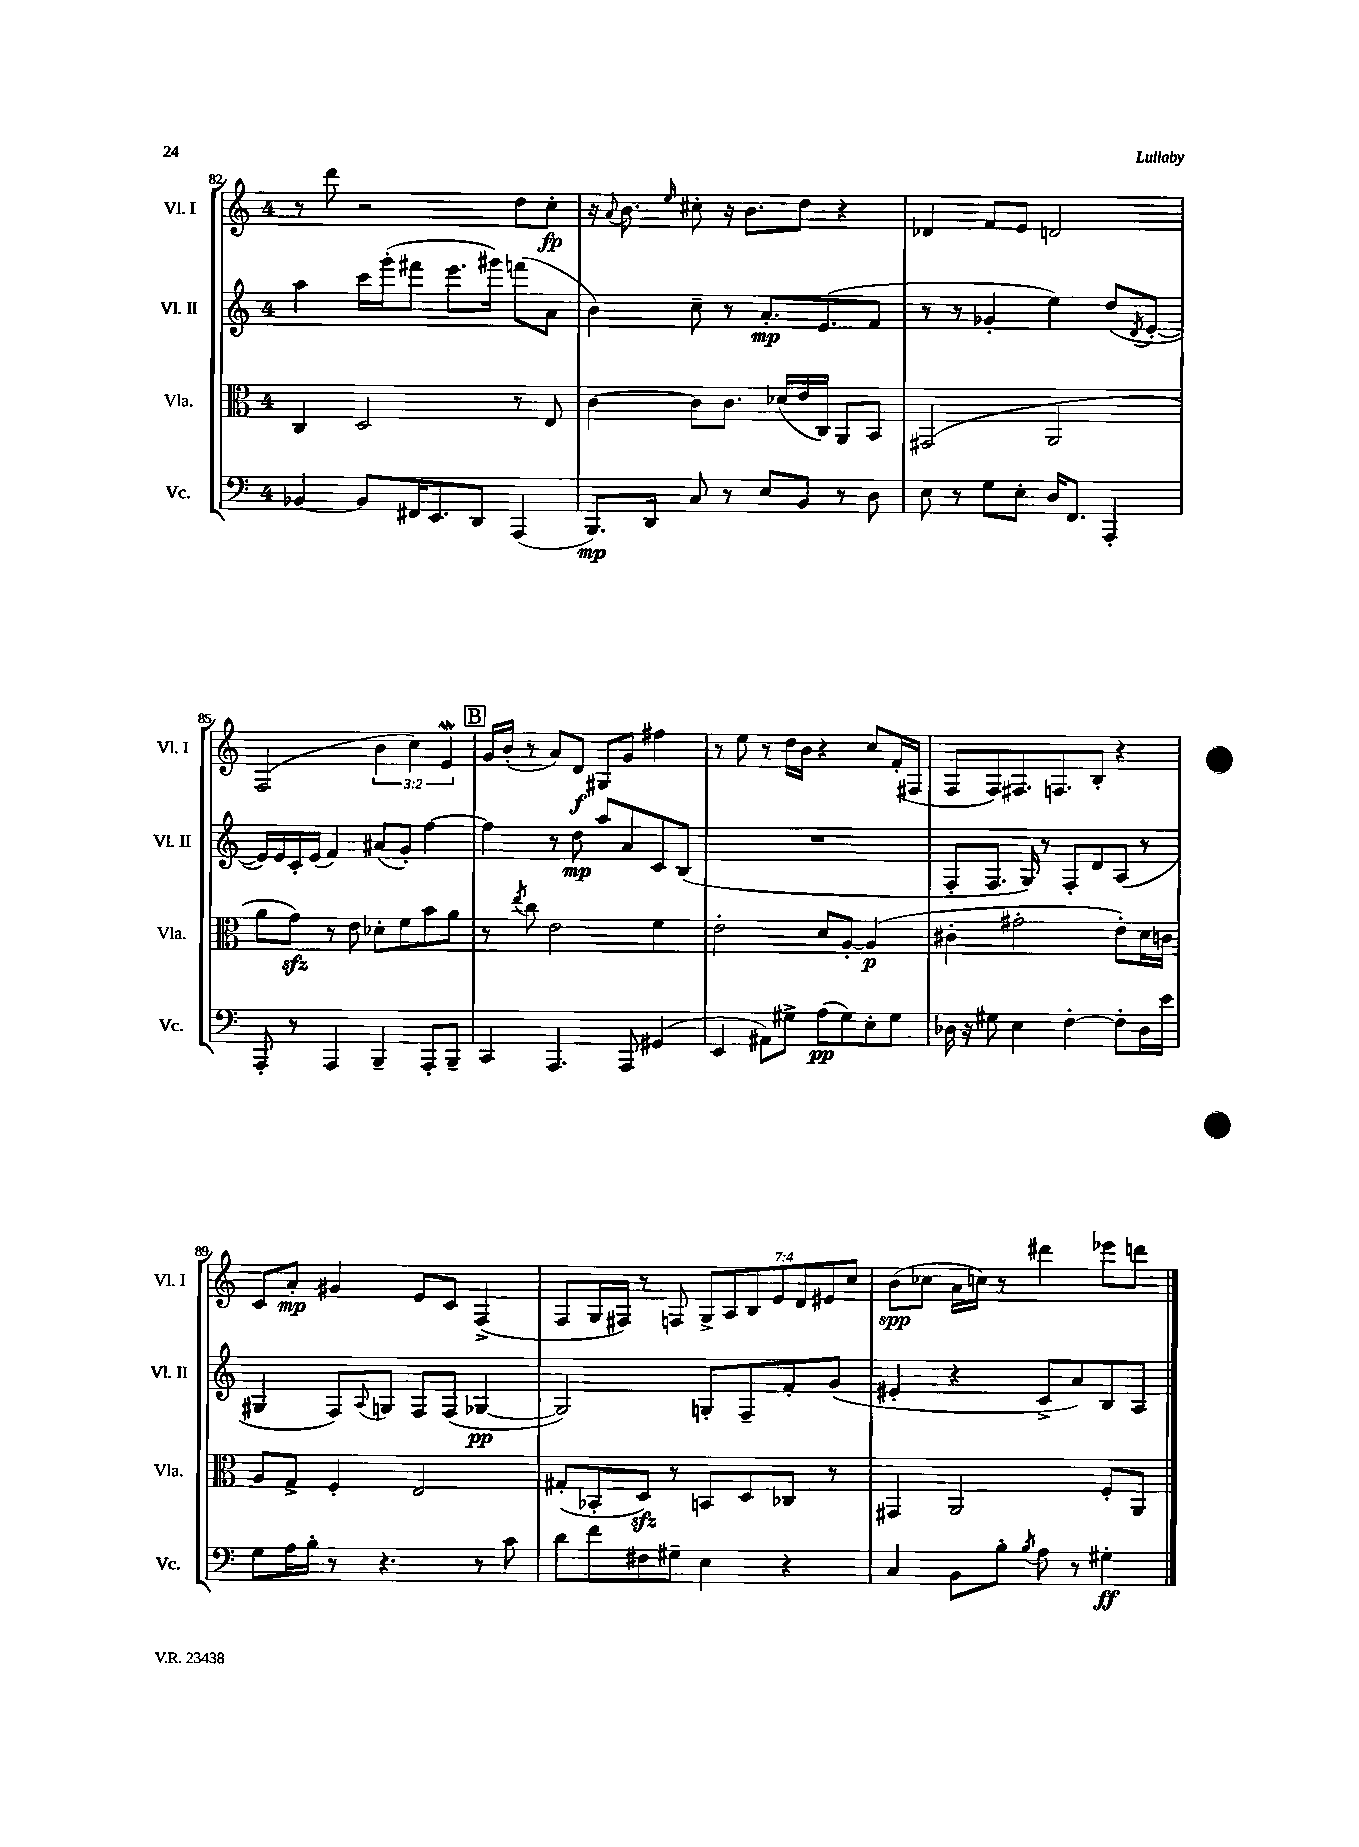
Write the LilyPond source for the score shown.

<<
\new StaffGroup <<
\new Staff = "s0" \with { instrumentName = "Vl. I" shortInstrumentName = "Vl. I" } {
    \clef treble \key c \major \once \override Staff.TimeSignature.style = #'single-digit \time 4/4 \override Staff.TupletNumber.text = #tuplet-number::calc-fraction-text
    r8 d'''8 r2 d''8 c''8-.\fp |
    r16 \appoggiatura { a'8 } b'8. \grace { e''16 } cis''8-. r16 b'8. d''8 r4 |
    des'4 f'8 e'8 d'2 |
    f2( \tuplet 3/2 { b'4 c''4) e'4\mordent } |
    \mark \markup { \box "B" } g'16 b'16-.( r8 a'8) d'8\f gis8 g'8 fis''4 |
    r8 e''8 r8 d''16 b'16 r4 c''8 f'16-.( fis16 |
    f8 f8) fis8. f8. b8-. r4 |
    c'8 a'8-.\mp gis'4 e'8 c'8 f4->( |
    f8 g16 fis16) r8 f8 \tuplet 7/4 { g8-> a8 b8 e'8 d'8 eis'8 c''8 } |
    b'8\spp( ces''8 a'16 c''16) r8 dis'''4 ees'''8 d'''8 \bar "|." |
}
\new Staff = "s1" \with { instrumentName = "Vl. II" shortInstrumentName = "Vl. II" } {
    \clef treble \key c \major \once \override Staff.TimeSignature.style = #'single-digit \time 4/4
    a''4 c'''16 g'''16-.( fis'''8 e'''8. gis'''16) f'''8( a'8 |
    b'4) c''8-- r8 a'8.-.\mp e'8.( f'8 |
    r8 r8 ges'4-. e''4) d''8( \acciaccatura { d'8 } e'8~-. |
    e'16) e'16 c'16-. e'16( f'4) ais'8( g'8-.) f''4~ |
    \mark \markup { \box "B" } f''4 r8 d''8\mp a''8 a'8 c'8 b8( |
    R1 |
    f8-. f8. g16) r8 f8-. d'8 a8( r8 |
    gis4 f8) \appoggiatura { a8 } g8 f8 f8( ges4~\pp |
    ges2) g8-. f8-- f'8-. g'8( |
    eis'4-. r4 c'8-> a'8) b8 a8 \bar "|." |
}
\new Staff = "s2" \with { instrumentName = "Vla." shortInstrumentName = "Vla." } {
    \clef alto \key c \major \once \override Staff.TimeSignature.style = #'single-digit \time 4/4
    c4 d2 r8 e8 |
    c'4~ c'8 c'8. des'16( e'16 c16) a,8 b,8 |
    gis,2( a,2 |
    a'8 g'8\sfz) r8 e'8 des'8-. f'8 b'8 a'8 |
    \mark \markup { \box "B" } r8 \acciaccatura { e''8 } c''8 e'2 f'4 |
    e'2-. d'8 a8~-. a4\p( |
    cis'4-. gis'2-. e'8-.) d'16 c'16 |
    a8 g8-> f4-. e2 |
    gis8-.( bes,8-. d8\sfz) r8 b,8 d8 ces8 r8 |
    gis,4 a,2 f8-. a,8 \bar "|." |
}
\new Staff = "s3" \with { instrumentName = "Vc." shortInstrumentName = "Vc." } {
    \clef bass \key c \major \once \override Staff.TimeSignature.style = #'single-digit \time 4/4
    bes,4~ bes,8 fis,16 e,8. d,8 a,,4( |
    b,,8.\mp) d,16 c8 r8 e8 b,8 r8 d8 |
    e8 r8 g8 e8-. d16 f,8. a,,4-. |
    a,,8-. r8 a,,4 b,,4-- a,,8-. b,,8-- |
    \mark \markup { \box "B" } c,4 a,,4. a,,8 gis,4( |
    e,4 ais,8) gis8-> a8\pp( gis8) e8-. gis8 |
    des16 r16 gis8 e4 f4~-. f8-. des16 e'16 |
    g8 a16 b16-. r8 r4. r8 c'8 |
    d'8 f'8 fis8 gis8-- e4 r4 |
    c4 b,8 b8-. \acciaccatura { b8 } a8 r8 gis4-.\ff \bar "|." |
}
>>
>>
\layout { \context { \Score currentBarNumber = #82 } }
----
**Aim of the exercise:** List every line in the listing that contains the string "instrumentName", matching case exactly.

**The response:**
\new Staff = "s0" \with { instrumentName = "Vl. I" shortInstrumentName = "Vl. I" } {
\new Staff = "s1" \with { instrumentName = "Vl. II" shortInstrumentName = "Vl. II" } {
\new Staff = "s2" \with { instrumentName = "Vla." shortInstrumentName = "Vla." } {
\new Staff = "s3" \with { instrumentName = "Vc." shortInstrumentName = "Vc." } {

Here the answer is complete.